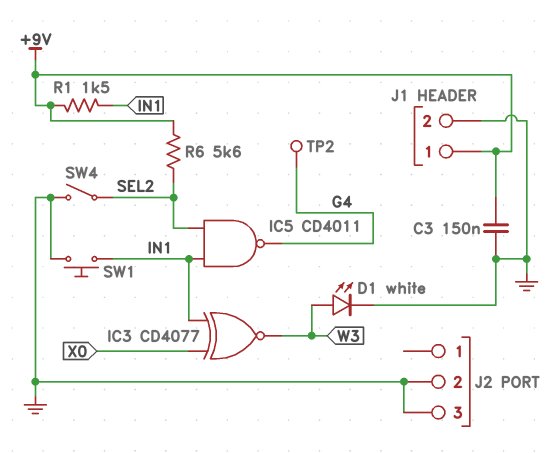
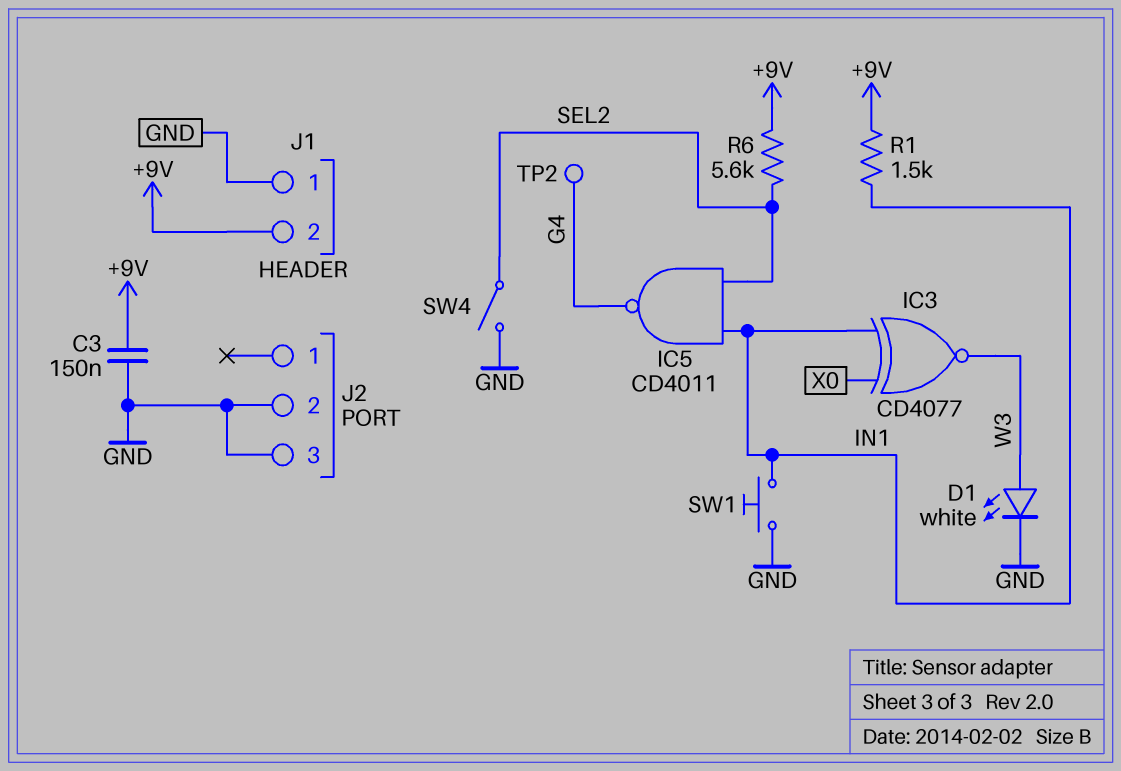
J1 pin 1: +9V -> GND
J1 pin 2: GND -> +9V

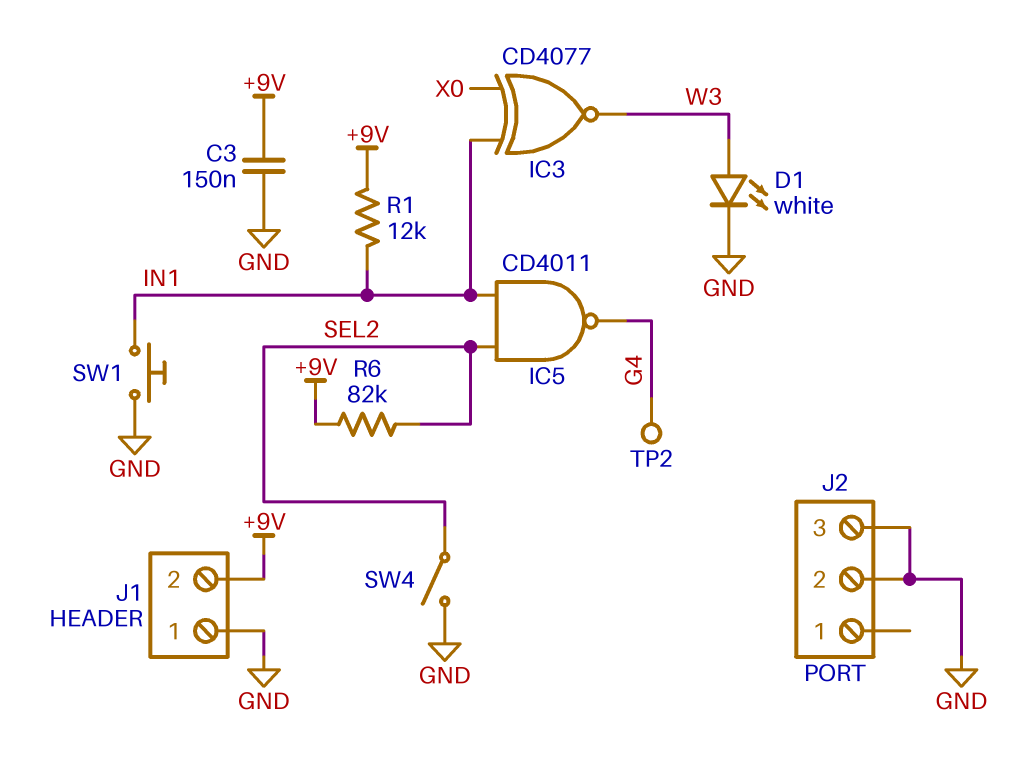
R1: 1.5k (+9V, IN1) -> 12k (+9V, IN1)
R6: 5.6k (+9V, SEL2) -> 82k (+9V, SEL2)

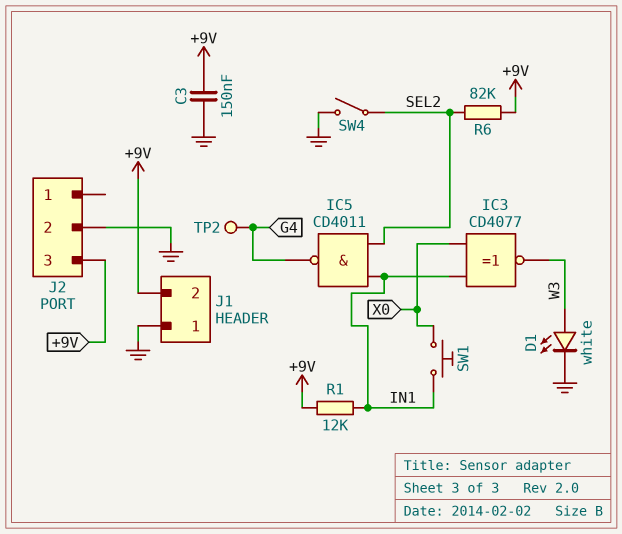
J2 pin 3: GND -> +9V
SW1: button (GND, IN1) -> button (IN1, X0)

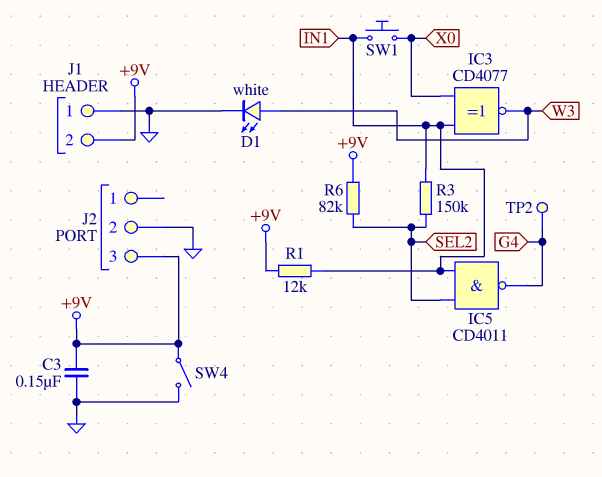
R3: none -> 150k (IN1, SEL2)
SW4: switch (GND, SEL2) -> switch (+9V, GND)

────────

**WHAT YOU WILL DO**
Reproduce the final stretch of lines exactly: the line containing "J1 pin 2: GND -> +9V" through the last line of the data, both included. Pictures do not belong in the copy.

**YOUR RESPONSE**
J1 pin 2: GND -> +9V

R1: 1.5k (+9V, IN1) -> 12k (+9V, IN1)
R6: 5.6k (+9V, SEL2) -> 82k (+9V, SEL2)

J2 pin 3: GND -> +9V
SW1: button (GND, IN1) -> button (IN1, X0)

R3: none -> 150k (IN1, SEL2)
SW4: switch (GND, SEL2) -> switch (+9V, GND)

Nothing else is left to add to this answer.